— LISTED RECORDS —
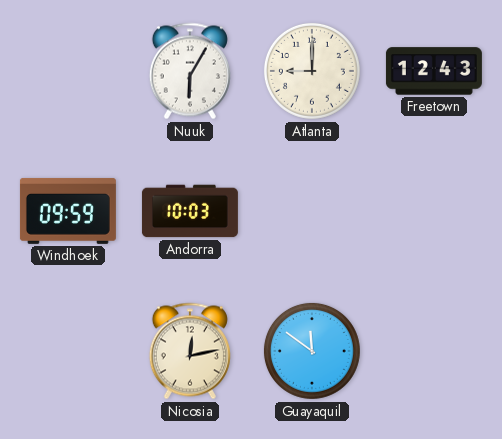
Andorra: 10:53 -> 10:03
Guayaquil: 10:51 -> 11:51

==

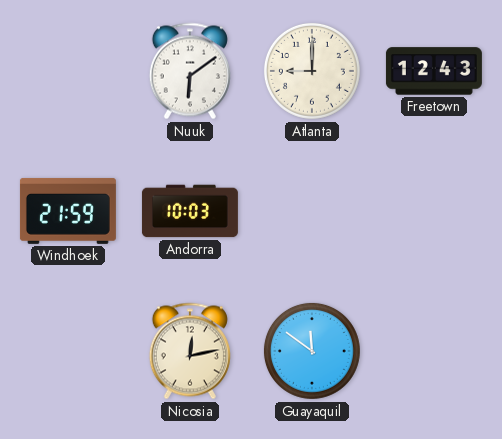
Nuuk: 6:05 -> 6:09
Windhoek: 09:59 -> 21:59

--

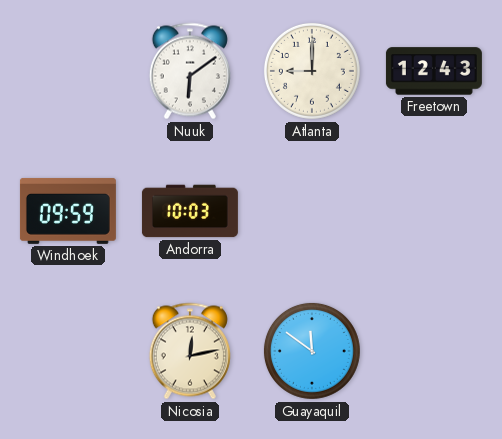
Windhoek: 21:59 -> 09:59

— OBJECTIVE —
Pick out every row above that contains the word "Windhoek".

— WRITTEN RESPONSE —
Windhoek: 09:59 -> 21:59
Windhoek: 21:59 -> 09:59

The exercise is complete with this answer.